__WHAT NEEDS TO BE DONE__
After counting the lines below that contain "plus", reply with that number alone.

Change listing data:
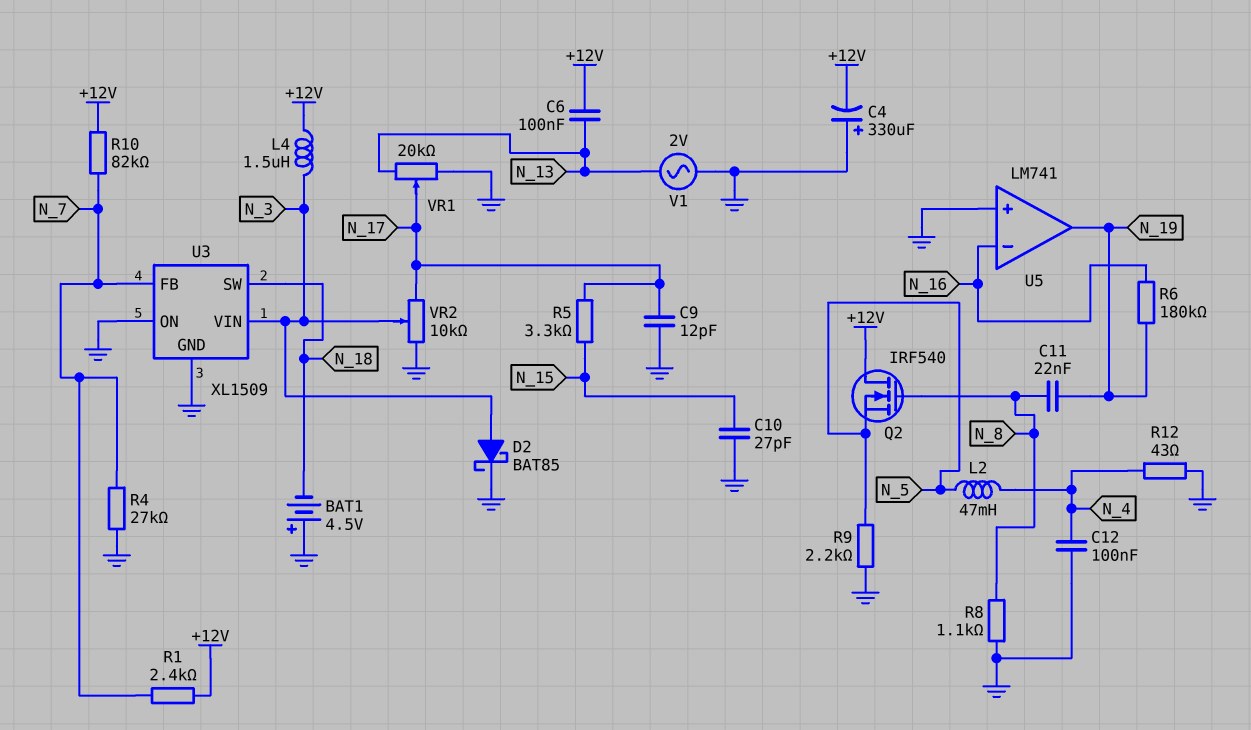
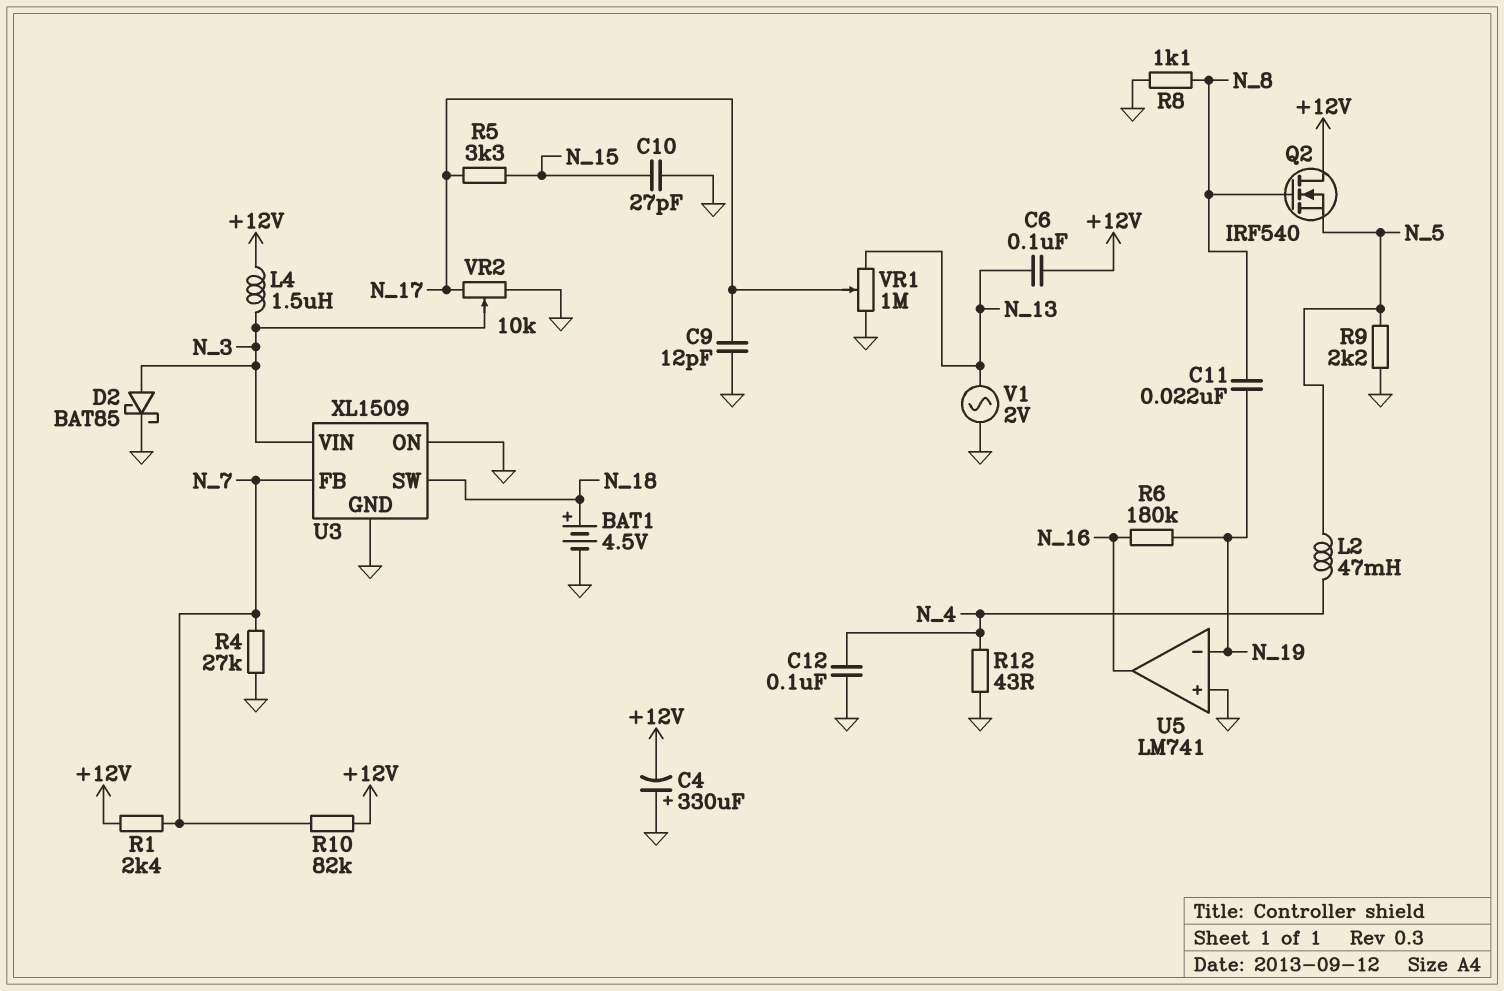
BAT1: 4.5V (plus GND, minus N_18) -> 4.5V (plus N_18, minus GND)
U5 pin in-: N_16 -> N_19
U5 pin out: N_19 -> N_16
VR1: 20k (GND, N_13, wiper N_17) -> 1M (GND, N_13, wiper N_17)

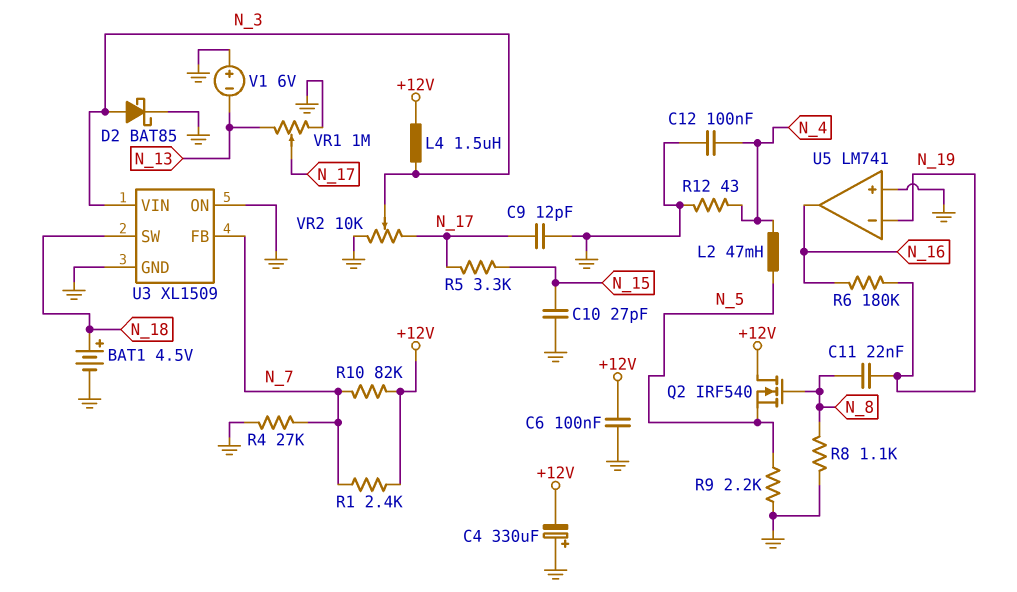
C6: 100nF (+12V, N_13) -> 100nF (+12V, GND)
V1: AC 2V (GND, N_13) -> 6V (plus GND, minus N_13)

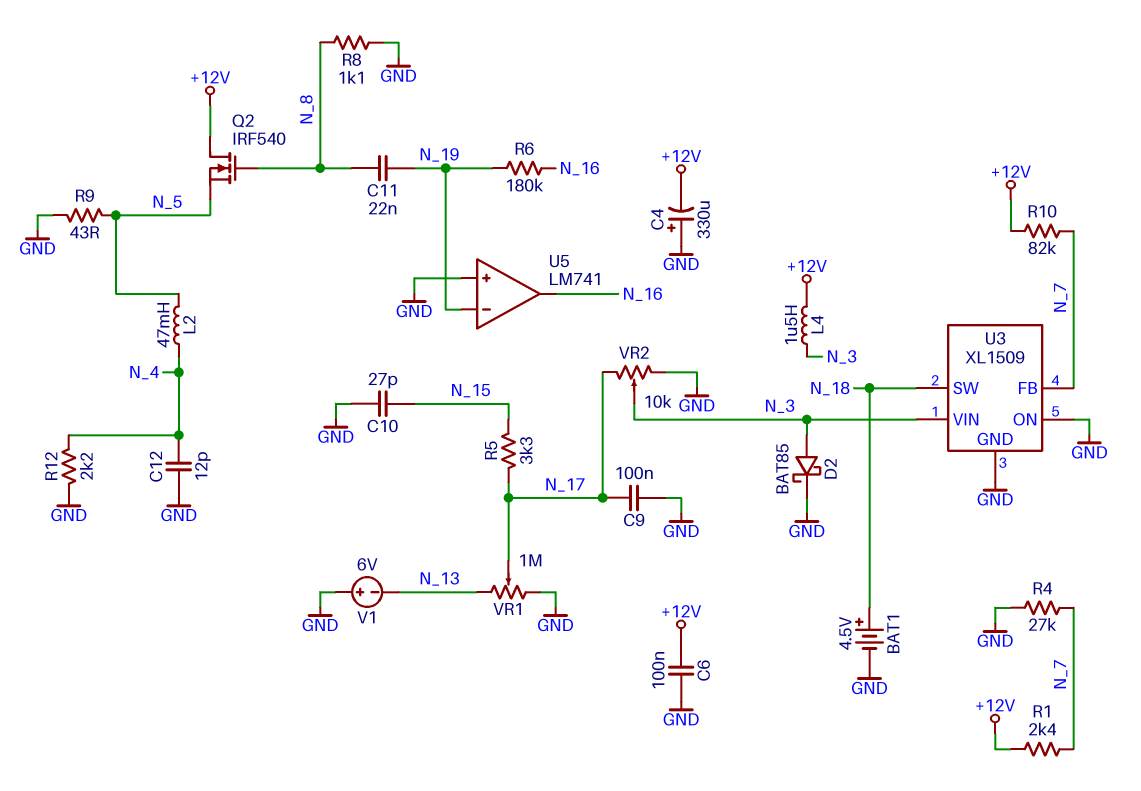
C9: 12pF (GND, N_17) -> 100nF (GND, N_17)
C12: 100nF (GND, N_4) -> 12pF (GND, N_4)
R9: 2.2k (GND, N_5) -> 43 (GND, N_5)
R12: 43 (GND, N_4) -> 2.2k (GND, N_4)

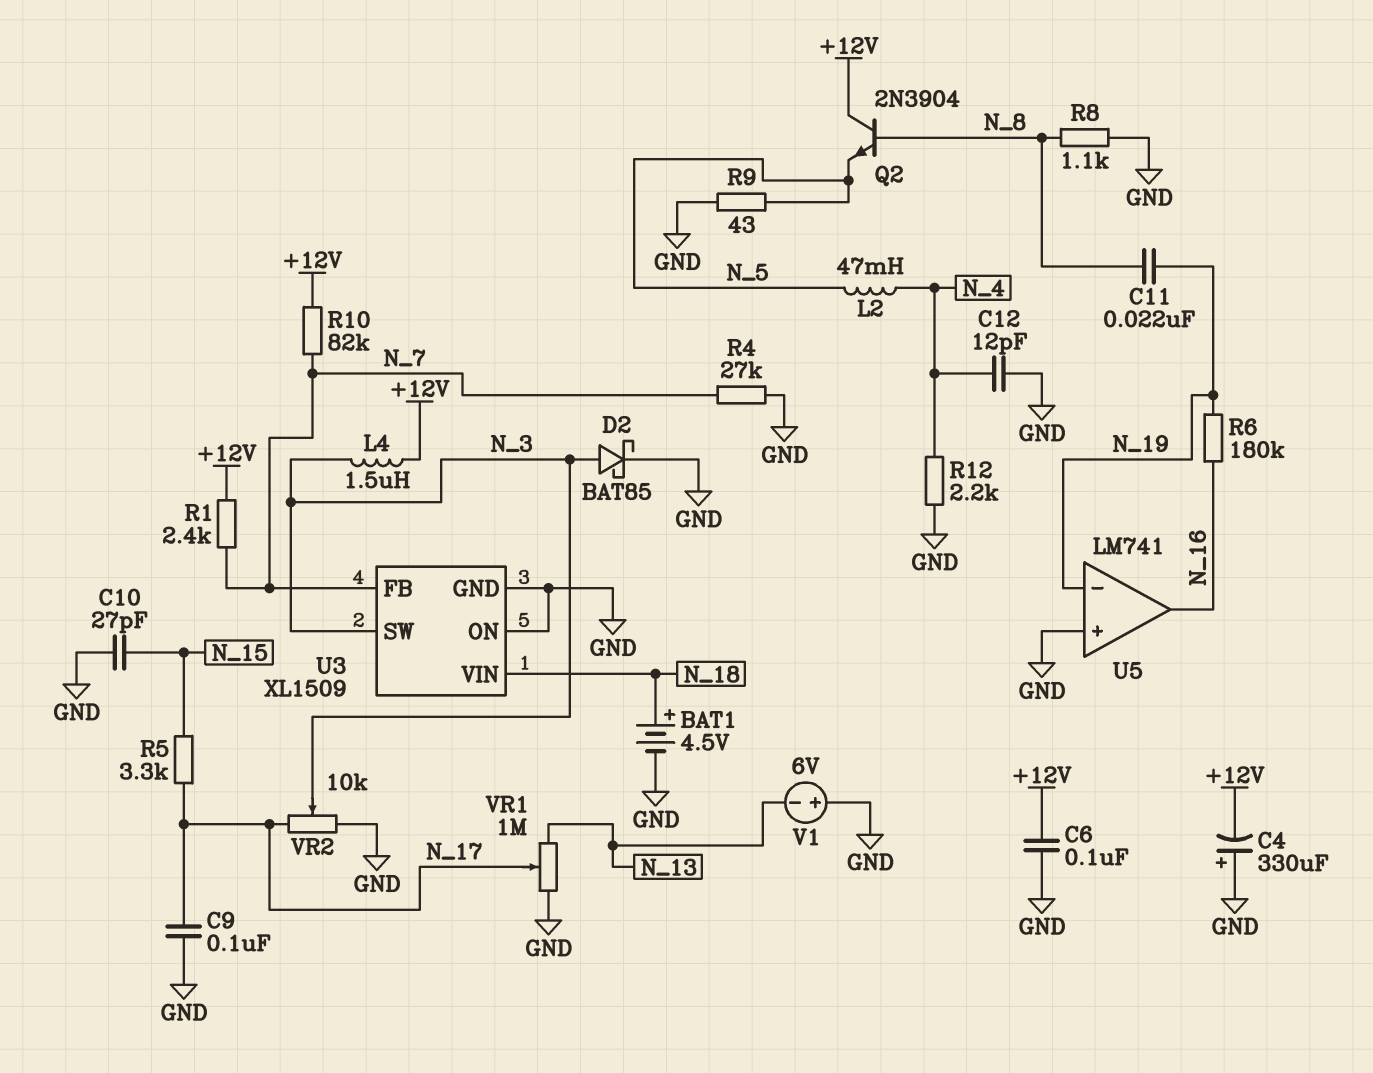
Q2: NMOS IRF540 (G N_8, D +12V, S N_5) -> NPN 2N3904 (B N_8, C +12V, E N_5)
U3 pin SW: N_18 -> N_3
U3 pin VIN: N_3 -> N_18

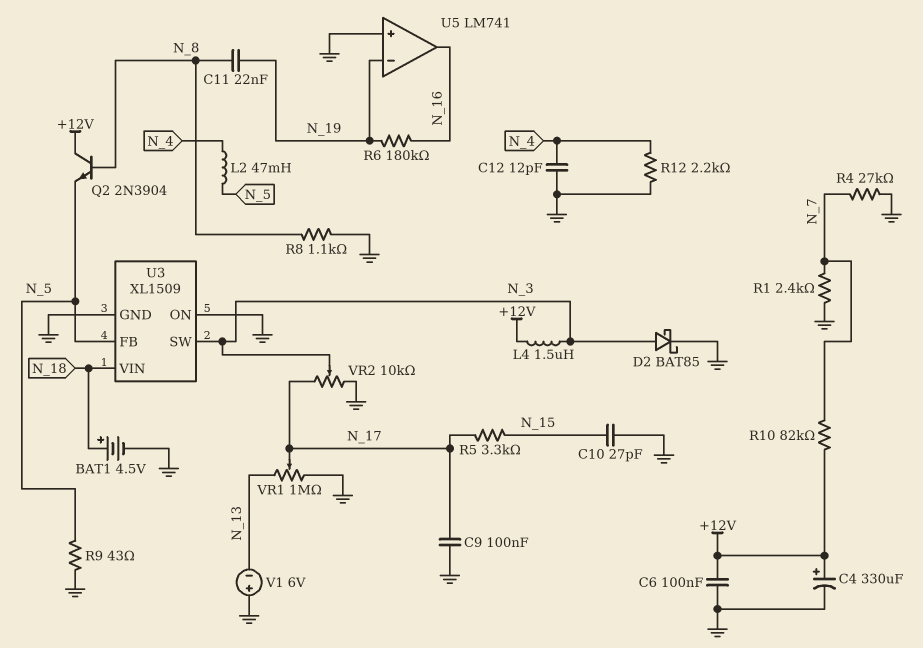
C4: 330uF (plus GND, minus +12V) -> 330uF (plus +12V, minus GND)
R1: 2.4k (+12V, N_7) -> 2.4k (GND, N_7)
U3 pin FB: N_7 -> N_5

__REPLY__
3